-- start --

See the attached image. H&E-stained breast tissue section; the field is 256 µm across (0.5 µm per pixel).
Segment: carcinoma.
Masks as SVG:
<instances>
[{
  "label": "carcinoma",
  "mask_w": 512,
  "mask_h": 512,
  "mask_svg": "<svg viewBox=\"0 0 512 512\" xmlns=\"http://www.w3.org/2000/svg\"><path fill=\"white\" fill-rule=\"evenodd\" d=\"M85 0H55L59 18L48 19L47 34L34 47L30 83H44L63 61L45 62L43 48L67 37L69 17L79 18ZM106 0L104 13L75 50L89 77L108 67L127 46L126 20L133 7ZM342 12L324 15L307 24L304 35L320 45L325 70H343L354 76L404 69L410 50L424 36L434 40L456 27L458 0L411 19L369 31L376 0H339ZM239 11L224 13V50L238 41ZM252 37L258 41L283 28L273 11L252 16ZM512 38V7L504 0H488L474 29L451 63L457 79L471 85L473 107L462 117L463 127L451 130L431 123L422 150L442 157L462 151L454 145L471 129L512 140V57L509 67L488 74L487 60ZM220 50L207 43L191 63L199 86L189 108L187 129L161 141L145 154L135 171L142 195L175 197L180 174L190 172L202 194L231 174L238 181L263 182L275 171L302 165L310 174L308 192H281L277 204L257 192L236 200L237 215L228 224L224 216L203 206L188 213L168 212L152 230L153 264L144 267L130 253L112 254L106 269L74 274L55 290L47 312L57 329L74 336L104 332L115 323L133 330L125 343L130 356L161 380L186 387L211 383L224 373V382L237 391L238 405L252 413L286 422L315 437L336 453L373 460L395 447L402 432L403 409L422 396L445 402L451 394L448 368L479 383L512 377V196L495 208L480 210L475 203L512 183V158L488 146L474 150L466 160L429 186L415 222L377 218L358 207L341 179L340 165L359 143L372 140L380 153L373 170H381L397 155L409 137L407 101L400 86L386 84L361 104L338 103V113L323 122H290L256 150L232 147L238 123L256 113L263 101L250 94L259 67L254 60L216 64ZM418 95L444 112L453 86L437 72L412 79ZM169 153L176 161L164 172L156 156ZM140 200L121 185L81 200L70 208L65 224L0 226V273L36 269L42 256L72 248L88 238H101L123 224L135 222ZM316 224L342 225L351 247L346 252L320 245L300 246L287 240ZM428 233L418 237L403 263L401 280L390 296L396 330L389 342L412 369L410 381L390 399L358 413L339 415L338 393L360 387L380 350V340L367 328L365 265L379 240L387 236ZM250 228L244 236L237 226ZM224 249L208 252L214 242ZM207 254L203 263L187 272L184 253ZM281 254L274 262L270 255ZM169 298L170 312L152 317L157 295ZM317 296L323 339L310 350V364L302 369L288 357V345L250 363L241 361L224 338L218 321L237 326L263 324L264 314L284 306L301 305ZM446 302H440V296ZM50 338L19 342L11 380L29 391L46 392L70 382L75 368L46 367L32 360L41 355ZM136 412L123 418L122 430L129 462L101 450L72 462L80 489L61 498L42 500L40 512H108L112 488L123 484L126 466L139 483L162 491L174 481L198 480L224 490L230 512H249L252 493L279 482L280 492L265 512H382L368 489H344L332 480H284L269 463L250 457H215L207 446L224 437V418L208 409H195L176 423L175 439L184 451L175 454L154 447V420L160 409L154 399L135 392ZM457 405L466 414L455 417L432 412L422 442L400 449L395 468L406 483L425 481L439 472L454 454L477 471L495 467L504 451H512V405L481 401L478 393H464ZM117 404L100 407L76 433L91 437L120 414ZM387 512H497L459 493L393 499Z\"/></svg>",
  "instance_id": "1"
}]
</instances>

-- end --

> _Exercise details_: Gather each line from the entries above that includes the word "carcinoma".

> _Written answer_:
Segment: carcinoma.
  "label": "carcinoma",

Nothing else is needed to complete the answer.